Can you retype only the lines from the one with "(322, 504) = (182, 585): red" through the final line of the material, exactly as given?

◆ PROVIDED MATERIAL
——

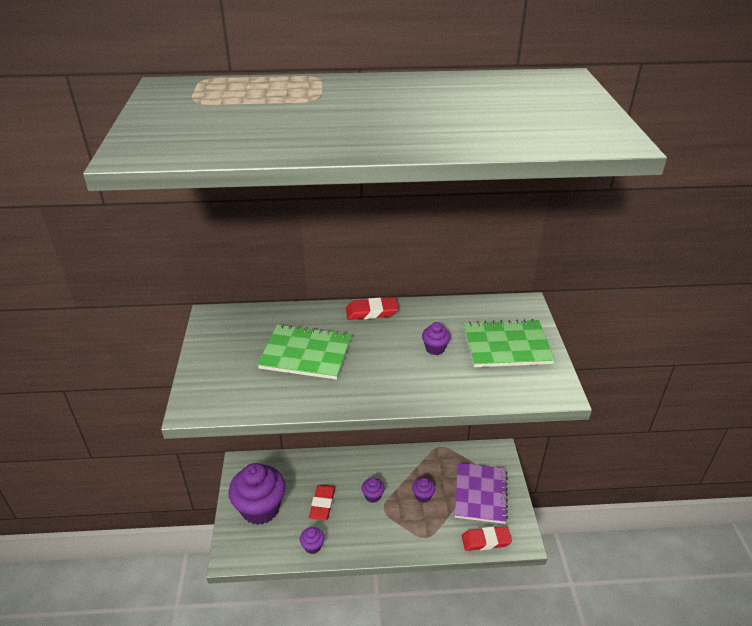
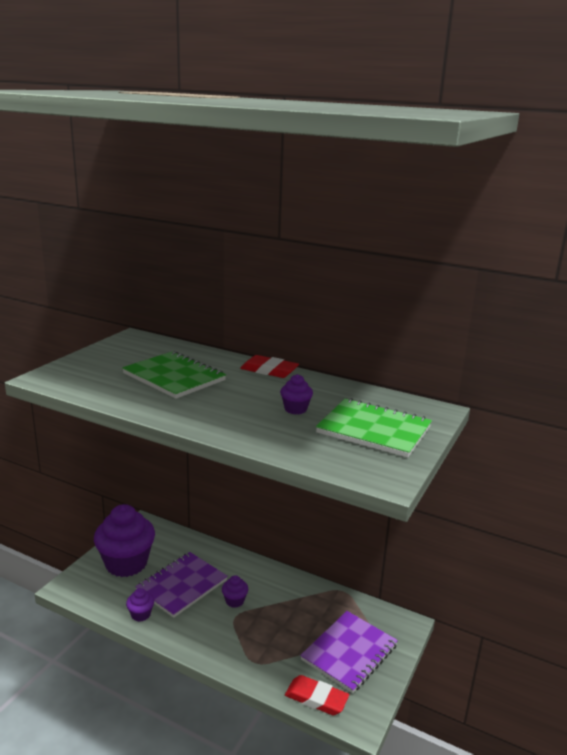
camera: 30 degrees right, 15 degrees down
(322, 504) = (182, 585): red eraser -> purple notebook
(423, 496) = (284, 625): purple cupcake -> none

——

◆ WRITTEN ANSWER
(322, 504) = (182, 585): red eraser -> purple notebook
(423, 496) = (284, 625): purple cupcake -> none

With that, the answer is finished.